§ **Instructions for the task**
Give again, word for word, each line below starting at the one that contains "TOF pin VIN: 3V3 -> VIN" and ending at the one that contains "RFID pin RST: 4 -> 3".

(Records from a data source)
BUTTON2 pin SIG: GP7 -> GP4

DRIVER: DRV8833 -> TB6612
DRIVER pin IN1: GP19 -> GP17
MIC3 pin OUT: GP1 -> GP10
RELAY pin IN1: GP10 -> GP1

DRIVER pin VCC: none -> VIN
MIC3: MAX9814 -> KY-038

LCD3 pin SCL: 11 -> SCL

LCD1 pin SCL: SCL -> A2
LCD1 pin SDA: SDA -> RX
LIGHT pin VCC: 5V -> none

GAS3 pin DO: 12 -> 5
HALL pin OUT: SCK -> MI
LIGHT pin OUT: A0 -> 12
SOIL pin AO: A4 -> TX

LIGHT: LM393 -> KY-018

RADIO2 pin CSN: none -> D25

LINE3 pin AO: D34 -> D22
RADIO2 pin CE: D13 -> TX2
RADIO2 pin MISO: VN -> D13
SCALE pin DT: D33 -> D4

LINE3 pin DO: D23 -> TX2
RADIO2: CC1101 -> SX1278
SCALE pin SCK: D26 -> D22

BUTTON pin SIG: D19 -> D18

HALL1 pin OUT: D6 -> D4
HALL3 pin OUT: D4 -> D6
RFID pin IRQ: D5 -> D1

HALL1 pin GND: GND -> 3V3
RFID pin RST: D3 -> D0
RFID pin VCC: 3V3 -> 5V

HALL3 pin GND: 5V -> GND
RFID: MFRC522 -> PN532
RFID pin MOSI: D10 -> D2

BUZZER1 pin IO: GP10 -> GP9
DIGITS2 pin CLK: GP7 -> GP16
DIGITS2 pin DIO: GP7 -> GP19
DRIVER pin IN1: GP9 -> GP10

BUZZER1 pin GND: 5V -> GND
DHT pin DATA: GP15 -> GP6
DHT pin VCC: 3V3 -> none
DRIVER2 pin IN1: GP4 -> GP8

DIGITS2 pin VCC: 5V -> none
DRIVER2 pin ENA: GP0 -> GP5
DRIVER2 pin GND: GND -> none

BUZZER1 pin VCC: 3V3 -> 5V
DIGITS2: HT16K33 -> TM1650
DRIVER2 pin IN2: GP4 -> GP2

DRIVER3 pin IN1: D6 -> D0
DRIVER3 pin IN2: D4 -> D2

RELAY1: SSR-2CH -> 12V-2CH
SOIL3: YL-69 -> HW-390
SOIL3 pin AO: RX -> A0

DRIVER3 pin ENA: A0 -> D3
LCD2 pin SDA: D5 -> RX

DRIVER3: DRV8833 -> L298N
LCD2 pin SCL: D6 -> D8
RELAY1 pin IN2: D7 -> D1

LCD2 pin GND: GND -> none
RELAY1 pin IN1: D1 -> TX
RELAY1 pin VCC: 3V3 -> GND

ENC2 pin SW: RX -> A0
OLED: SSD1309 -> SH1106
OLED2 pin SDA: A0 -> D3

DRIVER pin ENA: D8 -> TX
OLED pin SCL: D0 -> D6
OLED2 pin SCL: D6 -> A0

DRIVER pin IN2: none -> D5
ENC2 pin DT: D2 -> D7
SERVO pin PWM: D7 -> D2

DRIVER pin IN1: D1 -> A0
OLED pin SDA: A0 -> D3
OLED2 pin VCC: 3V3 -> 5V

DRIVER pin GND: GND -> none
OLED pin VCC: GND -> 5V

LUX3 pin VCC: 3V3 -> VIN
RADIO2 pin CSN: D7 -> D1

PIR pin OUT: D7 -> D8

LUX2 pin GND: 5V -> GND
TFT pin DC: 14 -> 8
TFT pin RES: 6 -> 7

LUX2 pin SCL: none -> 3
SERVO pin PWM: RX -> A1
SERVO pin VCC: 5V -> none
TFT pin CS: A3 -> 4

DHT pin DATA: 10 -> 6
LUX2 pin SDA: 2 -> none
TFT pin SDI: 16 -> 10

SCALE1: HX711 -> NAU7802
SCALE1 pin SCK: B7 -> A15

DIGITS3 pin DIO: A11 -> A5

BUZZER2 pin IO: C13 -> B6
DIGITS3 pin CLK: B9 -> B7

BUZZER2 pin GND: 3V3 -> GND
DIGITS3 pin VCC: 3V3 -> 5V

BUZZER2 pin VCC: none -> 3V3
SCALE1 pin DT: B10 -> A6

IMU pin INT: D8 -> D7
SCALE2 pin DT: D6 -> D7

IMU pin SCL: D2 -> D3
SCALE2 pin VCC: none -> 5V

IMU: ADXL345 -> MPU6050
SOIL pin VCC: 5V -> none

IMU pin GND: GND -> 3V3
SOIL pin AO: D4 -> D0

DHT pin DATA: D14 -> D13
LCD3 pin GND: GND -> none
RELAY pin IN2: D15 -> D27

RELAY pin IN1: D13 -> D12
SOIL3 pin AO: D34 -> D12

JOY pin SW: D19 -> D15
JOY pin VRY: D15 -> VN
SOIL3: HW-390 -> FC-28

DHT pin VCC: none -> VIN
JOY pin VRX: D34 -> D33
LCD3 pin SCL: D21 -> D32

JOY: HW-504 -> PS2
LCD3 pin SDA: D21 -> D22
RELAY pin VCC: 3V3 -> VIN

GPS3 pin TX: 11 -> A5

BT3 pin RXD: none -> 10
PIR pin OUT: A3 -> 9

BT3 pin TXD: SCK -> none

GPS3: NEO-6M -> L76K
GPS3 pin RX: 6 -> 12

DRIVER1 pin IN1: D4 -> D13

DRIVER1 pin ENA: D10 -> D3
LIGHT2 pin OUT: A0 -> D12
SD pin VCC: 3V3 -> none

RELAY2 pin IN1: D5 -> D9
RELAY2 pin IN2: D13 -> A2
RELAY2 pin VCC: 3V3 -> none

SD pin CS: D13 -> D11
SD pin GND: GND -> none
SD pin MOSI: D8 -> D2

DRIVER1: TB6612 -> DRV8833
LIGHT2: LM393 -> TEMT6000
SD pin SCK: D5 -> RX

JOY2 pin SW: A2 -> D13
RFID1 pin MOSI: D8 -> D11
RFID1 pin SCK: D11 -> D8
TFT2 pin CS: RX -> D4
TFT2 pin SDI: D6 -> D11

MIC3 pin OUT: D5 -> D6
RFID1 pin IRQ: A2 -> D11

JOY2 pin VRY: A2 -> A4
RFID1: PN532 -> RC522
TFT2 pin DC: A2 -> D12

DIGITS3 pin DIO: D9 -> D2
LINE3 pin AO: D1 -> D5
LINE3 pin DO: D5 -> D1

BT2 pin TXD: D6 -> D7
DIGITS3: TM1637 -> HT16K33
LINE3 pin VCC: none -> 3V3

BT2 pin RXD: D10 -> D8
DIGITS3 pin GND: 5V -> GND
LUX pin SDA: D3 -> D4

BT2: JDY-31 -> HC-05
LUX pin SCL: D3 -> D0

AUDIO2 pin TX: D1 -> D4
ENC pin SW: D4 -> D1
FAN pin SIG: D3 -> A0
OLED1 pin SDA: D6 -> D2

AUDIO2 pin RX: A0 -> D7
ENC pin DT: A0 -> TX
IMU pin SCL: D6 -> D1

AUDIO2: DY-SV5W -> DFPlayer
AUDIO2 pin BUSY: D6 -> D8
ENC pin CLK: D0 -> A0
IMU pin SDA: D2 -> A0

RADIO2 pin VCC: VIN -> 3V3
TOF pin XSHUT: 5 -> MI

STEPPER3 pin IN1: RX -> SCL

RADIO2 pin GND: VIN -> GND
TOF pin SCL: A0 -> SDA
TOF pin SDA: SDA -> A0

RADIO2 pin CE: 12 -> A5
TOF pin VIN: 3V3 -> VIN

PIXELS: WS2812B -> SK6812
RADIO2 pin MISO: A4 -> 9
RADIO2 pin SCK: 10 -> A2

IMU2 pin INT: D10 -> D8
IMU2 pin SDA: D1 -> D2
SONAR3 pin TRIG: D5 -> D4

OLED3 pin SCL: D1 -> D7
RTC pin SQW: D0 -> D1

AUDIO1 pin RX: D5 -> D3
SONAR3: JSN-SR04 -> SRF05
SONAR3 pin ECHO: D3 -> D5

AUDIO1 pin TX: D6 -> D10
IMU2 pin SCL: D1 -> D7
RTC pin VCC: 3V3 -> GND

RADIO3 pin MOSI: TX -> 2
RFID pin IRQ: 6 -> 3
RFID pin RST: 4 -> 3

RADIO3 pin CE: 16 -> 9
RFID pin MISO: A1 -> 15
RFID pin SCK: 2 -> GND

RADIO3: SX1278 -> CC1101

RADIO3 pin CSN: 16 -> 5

§ **Problem solution**
TOF pin VIN: 3V3 -> VIN

PIXELS: WS2812B -> SK6812
RADIO2 pin MISO: A4 -> 9
RADIO2 pin SCK: 10 -> A2

IMU2 pin INT: D10 -> D8
IMU2 pin SDA: D1 -> D2
SONAR3 pin TRIG: D5 -> D4

OLED3 pin SCL: D1 -> D7
RTC pin SQW: D0 -> D1

AUDIO1 pin RX: D5 -> D3
SONAR3: JSN-SR04 -> SRF05
SONAR3 pin ECHO: D3 -> D5

AUDIO1 pin TX: D6 -> D10
IMU2 pin SCL: D1 -> D7
RTC pin VCC: 3V3 -> GND

RADIO3 pin MOSI: TX -> 2
RFID pin IRQ: 6 -> 3
RFID pin RST: 4 -> 3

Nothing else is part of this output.